*Records provided*.
☆ ☆ ☆ ☆ ☆ ☆ ☆
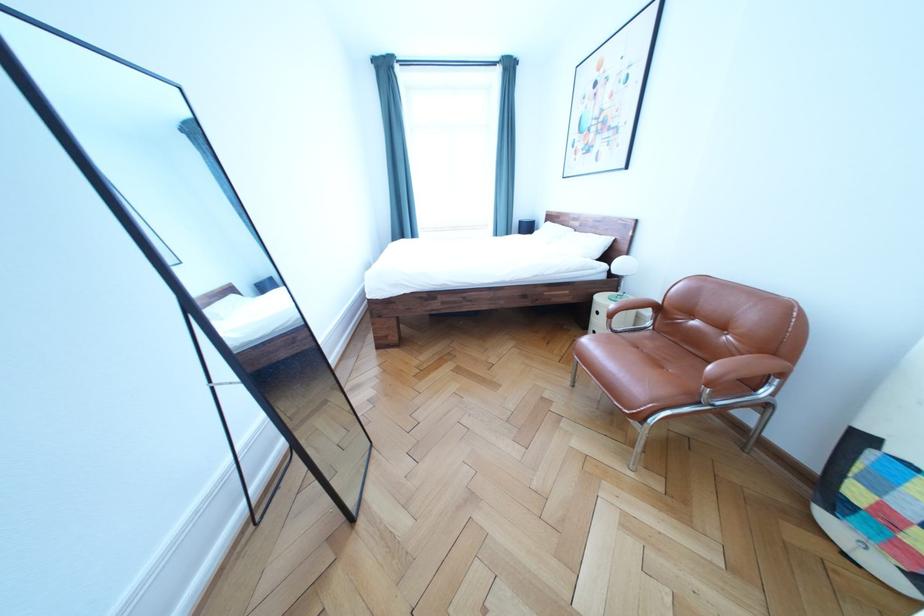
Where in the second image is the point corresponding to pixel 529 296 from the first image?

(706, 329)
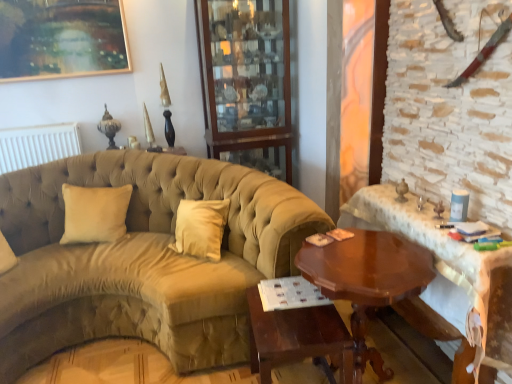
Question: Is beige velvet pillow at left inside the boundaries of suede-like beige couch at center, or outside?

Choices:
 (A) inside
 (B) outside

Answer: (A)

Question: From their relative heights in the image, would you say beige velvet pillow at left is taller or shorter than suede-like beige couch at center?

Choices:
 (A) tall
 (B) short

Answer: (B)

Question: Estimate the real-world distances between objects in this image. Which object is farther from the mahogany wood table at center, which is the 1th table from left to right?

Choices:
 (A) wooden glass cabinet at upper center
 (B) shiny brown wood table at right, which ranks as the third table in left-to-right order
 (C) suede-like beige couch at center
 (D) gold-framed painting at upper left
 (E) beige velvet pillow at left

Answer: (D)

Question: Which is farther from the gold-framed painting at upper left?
☆ ☆ ☆ ☆ ☆ ☆ ☆
*Task details*.
Convert every line of the listing above into a Markdown table with the columns Row and Text, numbering the rows and skipping blank lines. Leave the pictures out.

*Finished answer*.
| Row | Text |
|---|---|
| 1 | Where in the second image is the point corresponding to pixel 529 296 from the first image? |
| 2 | (706, 329) |
| 3 | Question: Is beige velvet pillow at left inside the boundaries of suede-like beige couch at center, or outside? |
| 4 | Choices: |
| 5 |  (A) inside |
| 6 |  (B) outside |
| 7 | Answer: (A) |
| 8 | Question: From their relative heights in the image, would you say beige velvet pillow at left is taller or shorter than suede-like beige couch at center? |
| 9 | Choices: |
| 10 |  (A) tall |
| 11 |  (B) short |
| 12 | Answer: (B) |
| 13 | Question: Estimate the real-world distances between objects in this image. Which object is farther from the mahogany wood table at center, which is the 1th table from left to right? |
| 14 | Choices: |
| 15 |  (A) wooden glass cabinet at upper center |
| 16 |  (B) shiny brown wood table at right, which ranks as the third table in left-to-right order |
| 17 |  (C) suede-like beige couch at center |
| 18 |  (D) gold-framed painting at upper left |
| 19 |  (E) beige velvet pillow at left |
| 20 | Answer: (D) |
| 21 | Question: Which is farther from the gold-framed painting at upper left? |